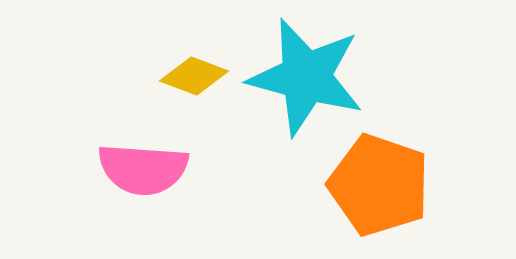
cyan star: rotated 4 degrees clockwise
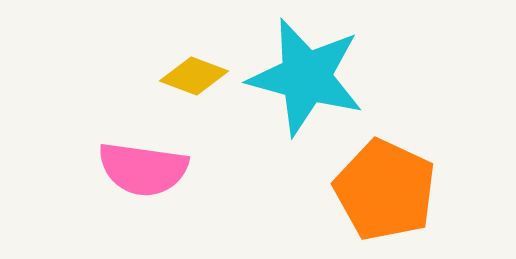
pink semicircle: rotated 4 degrees clockwise
orange pentagon: moved 6 px right, 5 px down; rotated 6 degrees clockwise
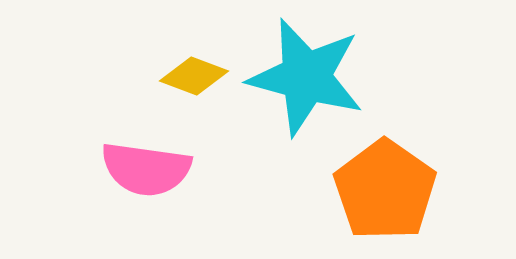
pink semicircle: moved 3 px right
orange pentagon: rotated 10 degrees clockwise
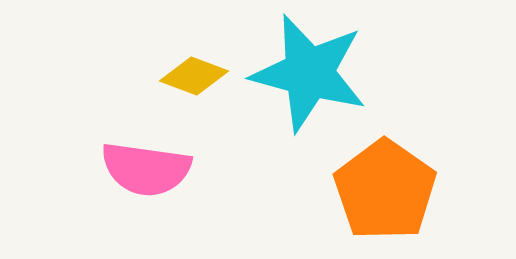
cyan star: moved 3 px right, 4 px up
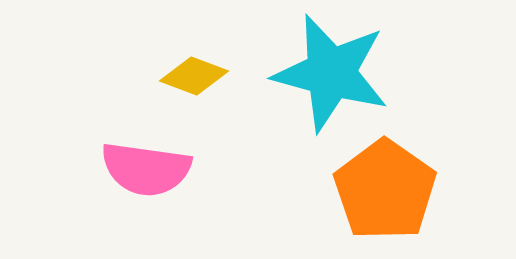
cyan star: moved 22 px right
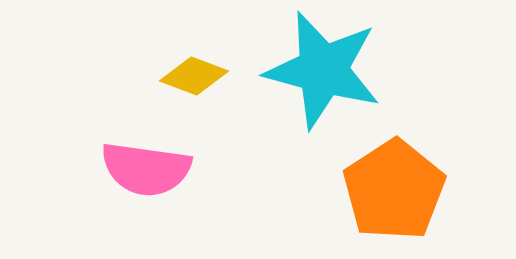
cyan star: moved 8 px left, 3 px up
orange pentagon: moved 9 px right; rotated 4 degrees clockwise
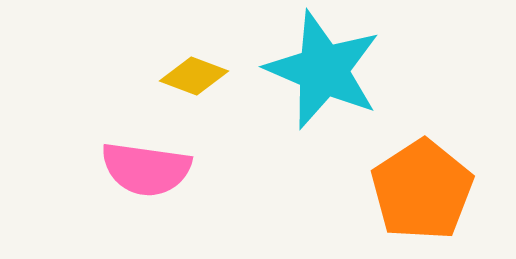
cyan star: rotated 8 degrees clockwise
orange pentagon: moved 28 px right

TASK DESCRIPTION —
Turn every line of the data above into one numbered list with no blank lines between items, and leave the picture lines out.

FULL RESPONSE —
1. cyan star: rotated 4 degrees clockwise
2. pink semicircle: rotated 4 degrees clockwise
3. orange pentagon: moved 6 px right, 5 px down; rotated 6 degrees clockwise
4. pink semicircle: moved 3 px right
5. orange pentagon: rotated 10 degrees clockwise
6. cyan star: moved 3 px right, 4 px up
7. cyan star: moved 22 px right
8. cyan star: moved 8 px left, 3 px up
9. orange pentagon: moved 9 px right; rotated 4 degrees clockwise
10. cyan star: rotated 8 degrees clockwise
11. orange pentagon: moved 28 px right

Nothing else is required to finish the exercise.